> _WHAT NEEDS TO BE DONE_
The lines to reproduce run from the first one below to the line containing "purple rectangle: (270, 287)", both included. Reproduce them exactly and nothing else.

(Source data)

....

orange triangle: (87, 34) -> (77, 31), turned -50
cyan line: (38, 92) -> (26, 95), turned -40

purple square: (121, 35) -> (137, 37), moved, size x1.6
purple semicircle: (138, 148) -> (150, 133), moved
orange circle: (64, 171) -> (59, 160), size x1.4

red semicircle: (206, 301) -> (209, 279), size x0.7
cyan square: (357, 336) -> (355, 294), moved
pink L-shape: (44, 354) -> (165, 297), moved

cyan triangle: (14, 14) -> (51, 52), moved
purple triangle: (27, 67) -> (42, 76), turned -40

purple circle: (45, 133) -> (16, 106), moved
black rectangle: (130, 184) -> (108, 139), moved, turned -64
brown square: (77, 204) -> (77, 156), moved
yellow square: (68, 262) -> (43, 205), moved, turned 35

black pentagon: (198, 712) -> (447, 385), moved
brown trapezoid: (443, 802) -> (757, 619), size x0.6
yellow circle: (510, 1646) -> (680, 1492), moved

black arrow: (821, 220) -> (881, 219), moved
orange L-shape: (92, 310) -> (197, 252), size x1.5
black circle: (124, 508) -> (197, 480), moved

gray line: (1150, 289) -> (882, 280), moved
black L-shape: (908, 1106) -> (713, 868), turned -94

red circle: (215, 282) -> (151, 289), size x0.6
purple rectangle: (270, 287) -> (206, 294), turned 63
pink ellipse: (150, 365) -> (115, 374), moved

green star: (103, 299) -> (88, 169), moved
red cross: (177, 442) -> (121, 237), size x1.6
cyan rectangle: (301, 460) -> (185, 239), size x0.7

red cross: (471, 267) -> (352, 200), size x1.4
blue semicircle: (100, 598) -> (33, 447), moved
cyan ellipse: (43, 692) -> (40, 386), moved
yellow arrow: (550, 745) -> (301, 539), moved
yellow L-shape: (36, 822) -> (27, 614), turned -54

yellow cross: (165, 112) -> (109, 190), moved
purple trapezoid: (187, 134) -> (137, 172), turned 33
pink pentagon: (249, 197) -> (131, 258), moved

....

> _ANSWER TO THIS EXERCISE_
orange triangle: (87, 34) -> (77, 31), turned -50
cyan line: (38, 92) -> (26, 95), turned -40

purple square: (121, 35) -> (137, 37), moved, size x1.6
purple semicircle: (138, 148) -> (150, 133), moved
orange circle: (64, 171) -> (59, 160), size x1.4

red semicircle: (206, 301) -> (209, 279), size x0.7
cyan square: (357, 336) -> (355, 294), moved
pink L-shape: (44, 354) -> (165, 297), moved

cyan triangle: (14, 14) -> (51, 52), moved
purple triangle: (27, 67) -> (42, 76), turned -40

purple circle: (45, 133) -> (16, 106), moved
black rectangle: (130, 184) -> (108, 139), moved, turned -64
brown square: (77, 204) -> (77, 156), moved
yellow square: (68, 262) -> (43, 205), moved, turned 35

black pentagon: (198, 712) -> (447, 385), moved
brown trapezoid: (443, 802) -> (757, 619), size x0.6
yellow circle: (510, 1646) -> (680, 1492), moved

black arrow: (821, 220) -> (881, 219), moved
orange L-shape: (92, 310) -> (197, 252), size x1.5
black circle: (124, 508) -> (197, 480), moved

gray line: (1150, 289) -> (882, 280), moved
black L-shape: (908, 1106) -> (713, 868), turned -94

red circle: (215, 282) -> (151, 289), size x0.6
purple rectangle: (270, 287) -> (206, 294), turned 63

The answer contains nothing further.